Write out, exactly and in full, the records given below, but not their pictures.
--- Material for this task ---
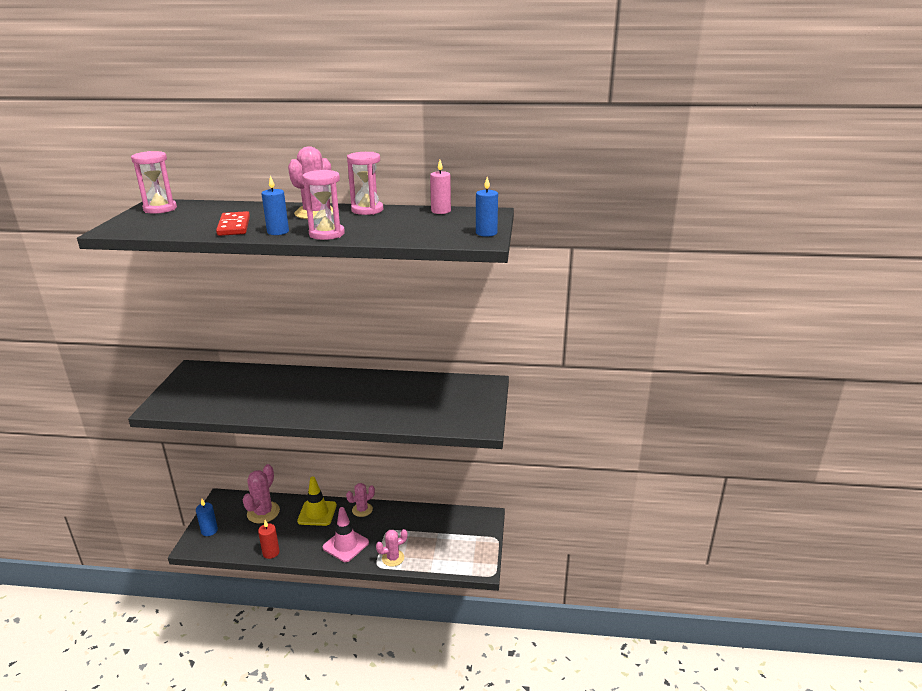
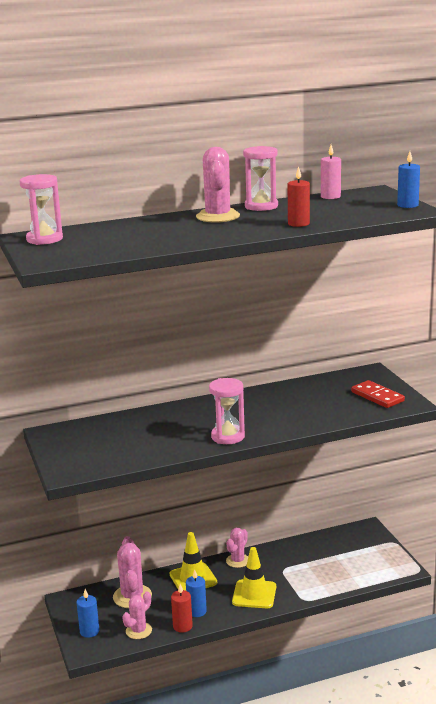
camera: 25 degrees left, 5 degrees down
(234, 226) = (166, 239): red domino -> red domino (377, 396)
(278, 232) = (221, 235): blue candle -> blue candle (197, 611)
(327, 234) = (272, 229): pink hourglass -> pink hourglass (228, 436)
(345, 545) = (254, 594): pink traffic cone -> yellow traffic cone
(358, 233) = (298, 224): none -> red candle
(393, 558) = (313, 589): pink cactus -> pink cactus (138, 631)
---
- Answer section -
camera: 25 degrees left, 5 degrees down
(234, 226) = (166, 239): red domino -> red domino (377, 396)
(278, 232) = (221, 235): blue candle -> blue candle (197, 611)
(327, 234) = (272, 229): pink hourglass -> pink hourglass (228, 436)
(345, 545) = (254, 594): pink traffic cone -> yellow traffic cone
(358, 233) = (298, 224): none -> red candle
(393, 558) = (313, 589): pink cactus -> pink cactus (138, 631)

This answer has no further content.